## REQUEST
Below are records to return verbatim; the pictures are to be dropped.

## RECORDS SHOWN
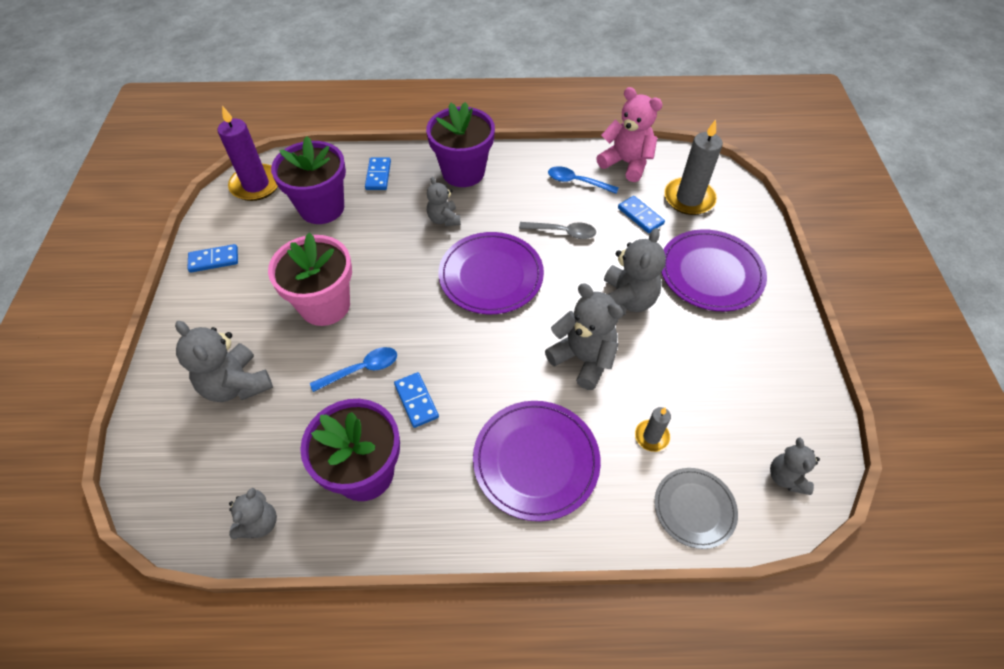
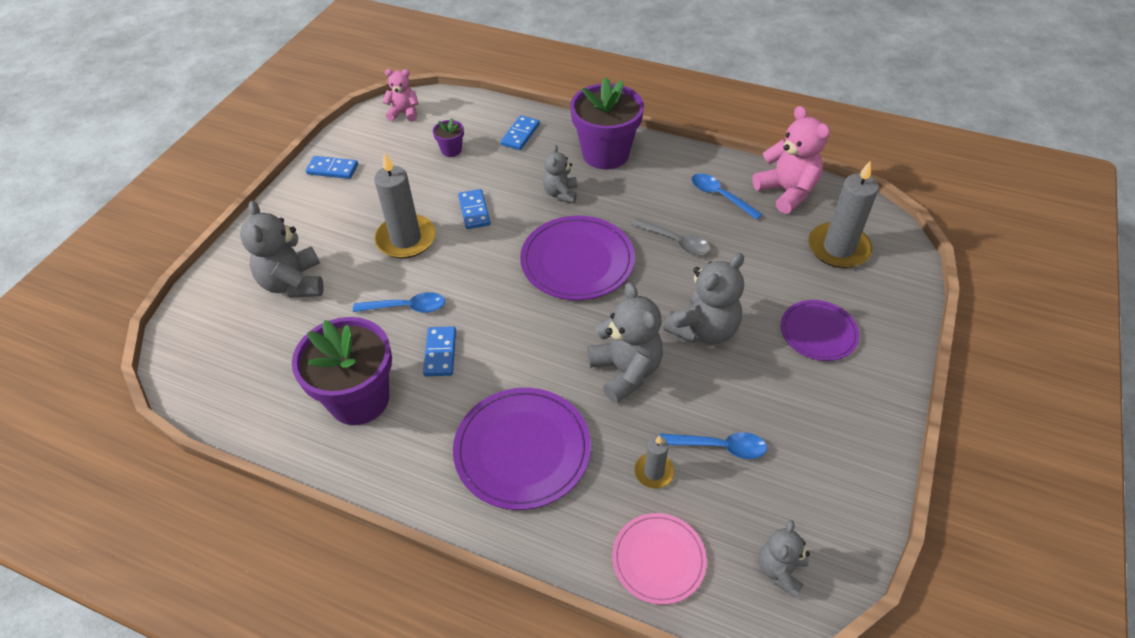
camera: 25 degrees right, 5 degrees down
(256, 185) = (404, 113): purple candle -> pink teddy bear
(259, 523) = (248, 407): grey teddy bear -> none
(322, 208) = (451, 150): purple flower pot -> purple flower pot, size x0.44
(325, 305) = (406, 239): pink flower pot -> grey candle
(640, 216) = (771, 250): blue domino -> blue domino (474, 211)
(689, 395) = (719, 447): none -> blue spoon
(694, 508) = (658, 559): grey plate -> pink plate
(711, 273) = (818, 332): purple plate -> purple plate, size x0.62

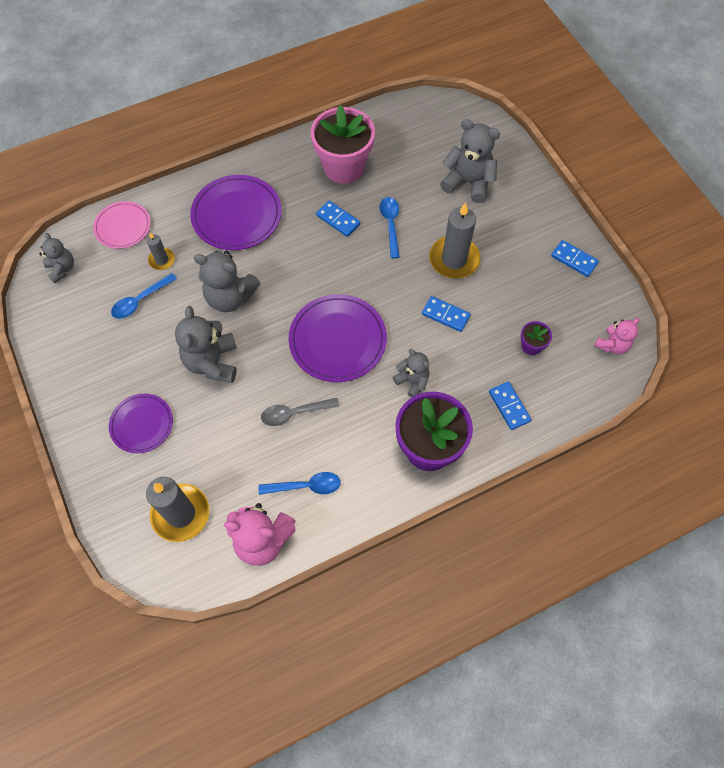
camera: 130 degrees right, 15 degrees up
(332, 169) = (574, 259): blue domino -> blue domino turned 75 degrees clockwise
(359, 399) = (343, 167): purple flower pot -> pink flower pot
(406, 307) = (390, 225): blue spoon -> blue spoon turned 135 degrees clockwise

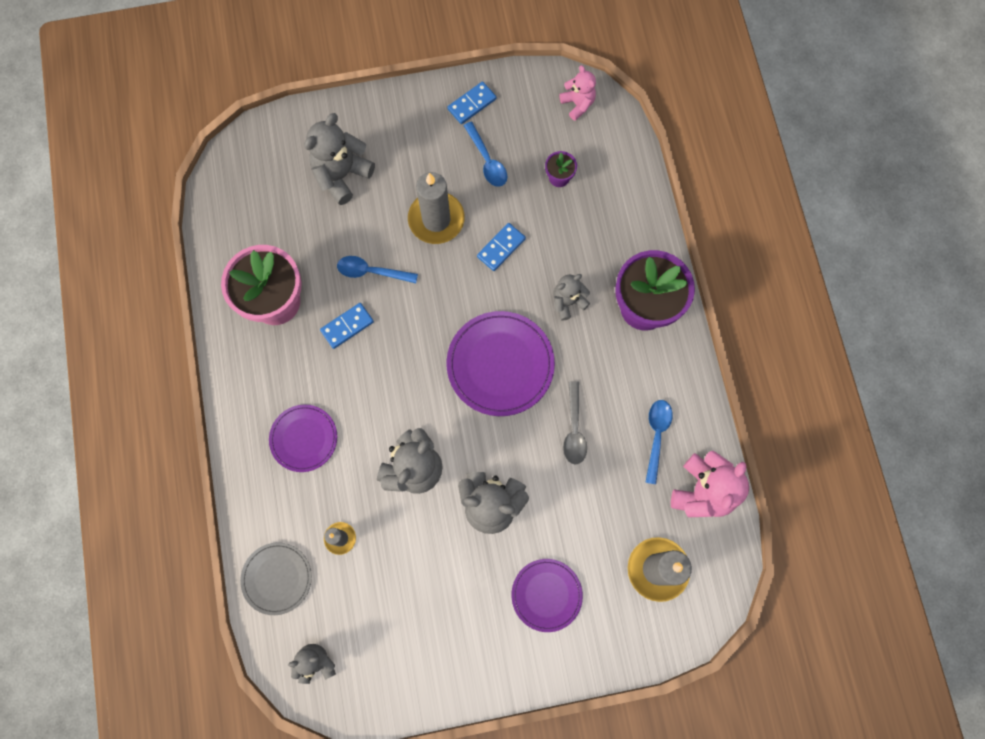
camera: 75 degrees left, 10 degrees up
(123, 226) = (277, 578): pink plate -> grey plate
(140, 300) = (388, 572): blue spoon -> blue spoon (487, 160)
(237, 215) = (304, 438): purple plate -> purple plate, size x0.62
(509, 406) = (618, 219): blue domino -> none

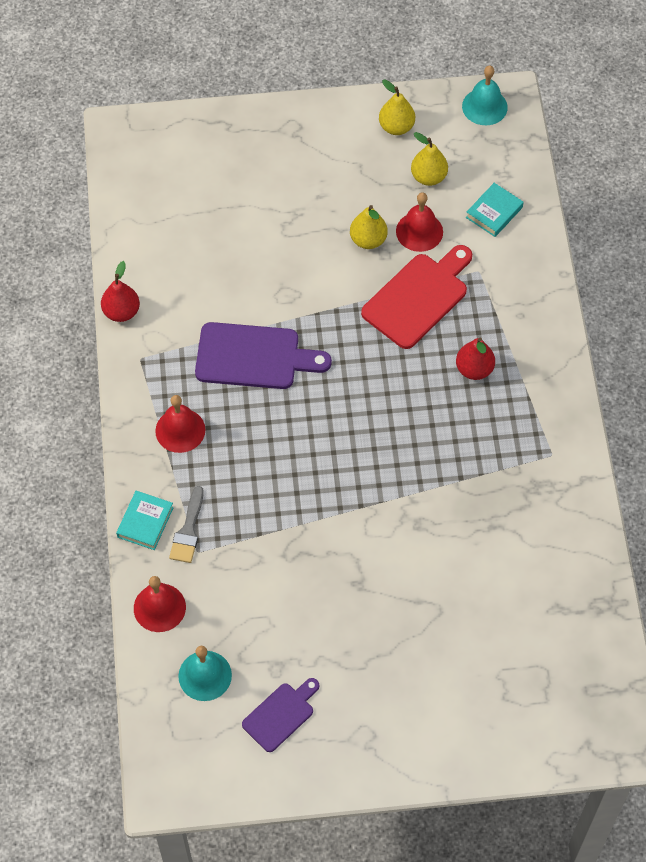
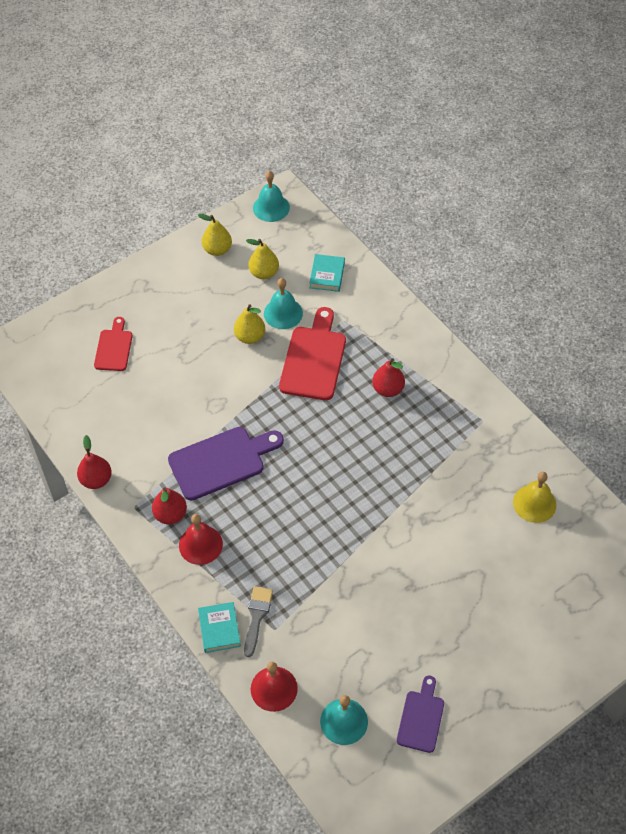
camera: 30 degrees left, 5 degrees down
(170, 385) = (170, 514): none -> red pear
(188, 530) = (257, 617): grey brush -> grey brush turned 150 degrees counterclockwise
(223, 183) = (114, 348): none -> red cutting board
(419, 231) = (283, 313): red bell -> turquoise bell
(544, 569) = (534, 503): none -> yellow bell

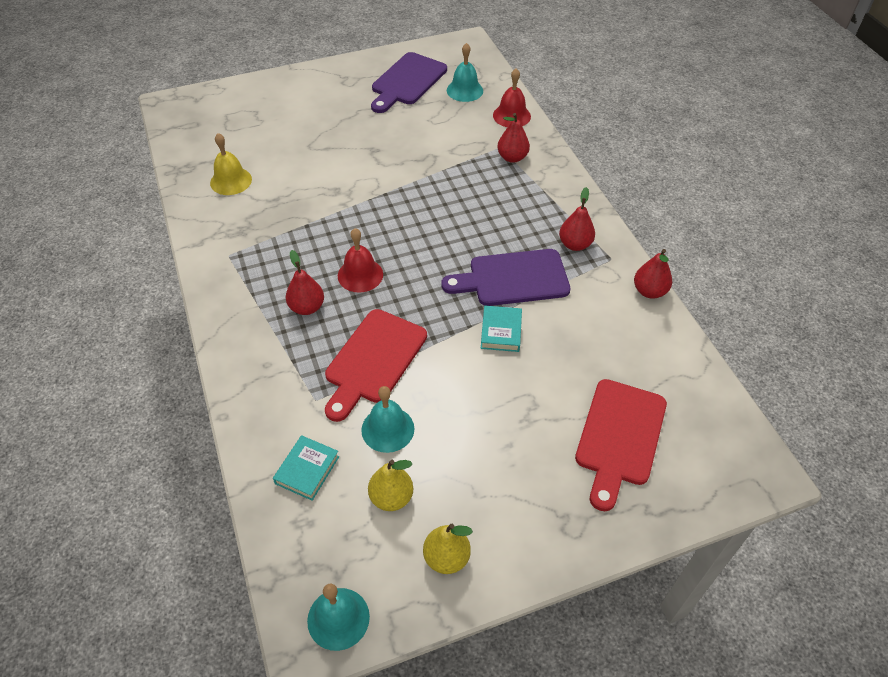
camera: 165 degrees left, 5 degrees down
(114, 348) = (619, 437): red cutting board -> red cutting board, size x1.68
(200, 544) = (550, 215): red bell -> red bell (360, 275)
(219, 629) = (546, 156): turquoise book -> turquoise book (501, 331)
(250, 337) = (440, 408): yellow pear -> none
(257, 617) = (512, 157): grey brush -> red pear
(421, 718) = (407, 81): purple cutting board -> purple cutting board, size x1.68

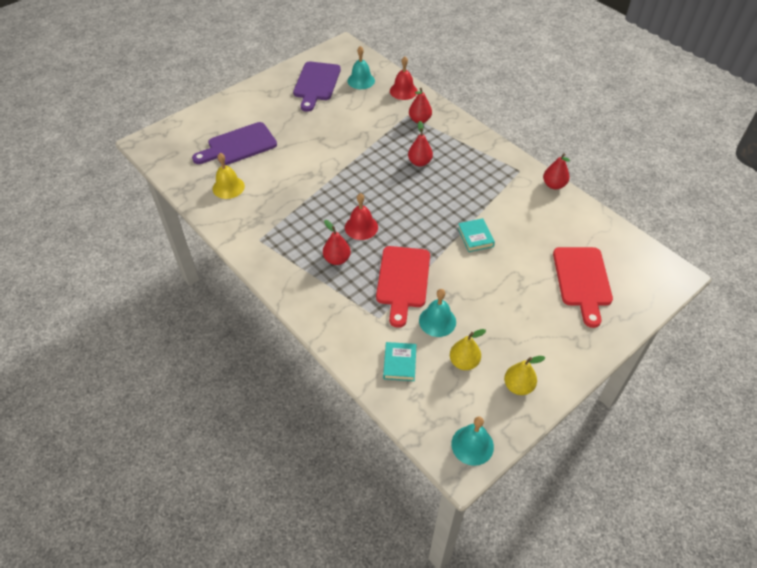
camera: 20 degrees left, 0 degrees up
(513, 278) = (464, 201): purple cutting board -> purple cutting board (238, 145)
(575, 244) = (492, 167): red pear -> red pear (419, 162)

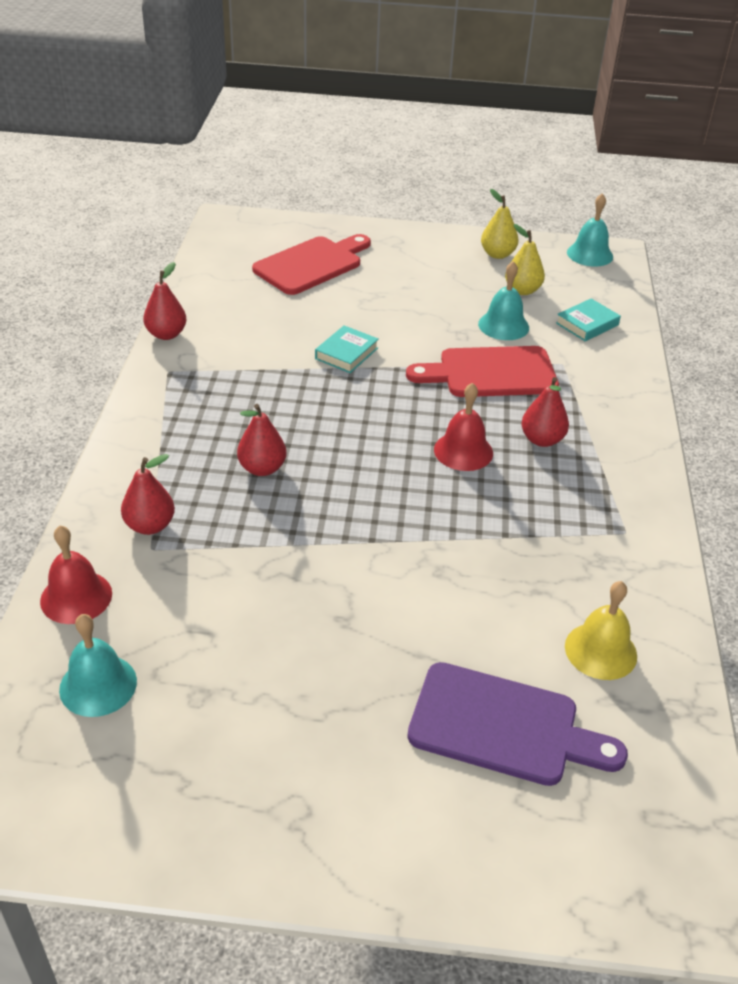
camera: 135 degrees left, 10 degrees down
(316, 84) = (182, 755): purple cutting board -> none
(403, 280) = (490, 373): red cutting board -> red cutting board turned 150 degrees counterclockwise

## TASK SOLUTION
camera: 25 degrees right, 5 degrees down
(256, 185) = (404, 113): purple candle -> pink teddy bear
(259, 523) = (248, 407): grey teddy bear -> none
(322, 208) = (451, 150): purple flower pot -> purple flower pot, size x0.44
(325, 305) = (406, 239): pink flower pot -> grey candle
(640, 216) = (771, 250): blue domino -> blue domino (474, 211)
(689, 395) = (719, 447): none -> blue spoon
(694, 508) = (658, 559): grey plate -> pink plate
(711, 273) = (818, 332): purple plate -> purple plate, size x0.62

camera: 130 degrees right, 15 degrees up
(332, 169) = (574, 259): blue domino -> blue domino turned 75 degrees clockwise
(359, 399) = (343, 167): purple flower pot -> pink flower pot
(406, 307) = (390, 225): blue spoon -> blue spoon turned 135 degrees clockwise

camera: 75 degrees left, 10 degrees up
(123, 226) = (277, 578): pink plate -> grey plate
(140, 300) = (388, 572): blue spoon -> blue spoon (487, 160)
(237, 215) = (304, 438): purple plate -> purple plate, size x0.62
(509, 406) = (618, 219): blue domino -> none

camera: 30 degrees left, 5 degrees down
(170, 385) = (170, 514): none -> red pear
(188, 530) = (257, 617): grey brush -> grey brush turned 150 degrees counterclockwise
(223, 183) = (114, 348): none -> red cutting board
(419, 231) = (283, 313): red bell -> turquoise bell
(544, 569) = (534, 503): none -> yellow bell

camera: 165 degrees left, 5 degrees down
(114, 348) = (619, 437): red cutting board -> red cutting board, size x1.68
(200, 544) = (550, 215): red bell -> red bell (360, 275)
(219, 629) = (546, 156): turquoise book -> turquoise book (501, 331)
(250, 337) = (440, 408): yellow pear -> none
(257, 617) = (512, 157): grey brush -> red pear
(421, 718) = (407, 81): purple cutting board -> purple cutting board, size x1.68

camera: 20 degrees left, 0 degrees up
(513, 278) = (464, 201): purple cutting board -> purple cutting board (238, 145)
(575, 244) = (492, 167): red pear -> red pear (419, 162)

camera: 135 degrees left, 10 degrees down
(316, 84) = (182, 755): purple cutting board -> none
(403, 280) = (490, 373): red cutting board -> red cutting board turned 150 degrees counterclockwise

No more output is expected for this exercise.